TASK PROMPT. Take the line holding "LUX2: VEML7700 -> TSL2561" as the first line of the answer and the last line of the listing as its end; retype everything between exactly.

Start of DATA TO PROCESS

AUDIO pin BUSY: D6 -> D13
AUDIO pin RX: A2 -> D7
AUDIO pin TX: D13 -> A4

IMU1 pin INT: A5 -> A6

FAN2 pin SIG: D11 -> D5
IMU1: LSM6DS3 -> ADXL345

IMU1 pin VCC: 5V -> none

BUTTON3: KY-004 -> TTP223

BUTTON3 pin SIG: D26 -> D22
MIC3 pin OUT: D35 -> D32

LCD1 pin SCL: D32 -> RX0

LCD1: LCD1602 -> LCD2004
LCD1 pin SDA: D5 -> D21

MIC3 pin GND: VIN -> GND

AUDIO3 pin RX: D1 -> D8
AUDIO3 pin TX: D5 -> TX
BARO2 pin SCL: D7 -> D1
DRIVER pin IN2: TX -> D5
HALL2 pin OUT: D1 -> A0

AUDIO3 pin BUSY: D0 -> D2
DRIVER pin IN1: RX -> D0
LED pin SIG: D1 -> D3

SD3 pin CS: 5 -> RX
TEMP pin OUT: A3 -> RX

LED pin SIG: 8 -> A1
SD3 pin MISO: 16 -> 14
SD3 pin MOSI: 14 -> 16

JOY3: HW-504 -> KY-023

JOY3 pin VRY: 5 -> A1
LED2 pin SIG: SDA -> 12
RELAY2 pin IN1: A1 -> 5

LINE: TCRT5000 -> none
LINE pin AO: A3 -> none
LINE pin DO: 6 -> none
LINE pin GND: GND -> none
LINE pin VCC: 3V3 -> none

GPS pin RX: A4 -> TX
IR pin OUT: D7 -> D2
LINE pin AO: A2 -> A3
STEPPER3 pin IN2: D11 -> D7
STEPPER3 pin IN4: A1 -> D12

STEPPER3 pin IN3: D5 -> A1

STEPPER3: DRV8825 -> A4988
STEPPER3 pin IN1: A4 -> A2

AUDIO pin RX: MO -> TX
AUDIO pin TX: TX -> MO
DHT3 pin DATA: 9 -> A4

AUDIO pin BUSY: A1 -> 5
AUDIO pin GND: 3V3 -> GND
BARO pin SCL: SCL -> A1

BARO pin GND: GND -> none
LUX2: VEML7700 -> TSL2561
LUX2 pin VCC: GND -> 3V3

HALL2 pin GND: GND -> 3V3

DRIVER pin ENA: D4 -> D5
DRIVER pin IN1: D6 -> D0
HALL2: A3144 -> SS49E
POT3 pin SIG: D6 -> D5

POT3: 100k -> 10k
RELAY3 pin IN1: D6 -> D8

End of DATA TO PROCESS

THE ANSWER.
LUX2: VEML7700 -> TSL2561
LUX2 pin VCC: GND -> 3V3

HALL2 pin GND: GND -> 3V3

DRIVER pin ENA: D4 -> D5
DRIVER pin IN1: D6 -> D0
HALL2: A3144 -> SS49E
POT3 pin SIG: D6 -> D5

POT3: 100k -> 10k
RELAY3 pin IN1: D6 -> D8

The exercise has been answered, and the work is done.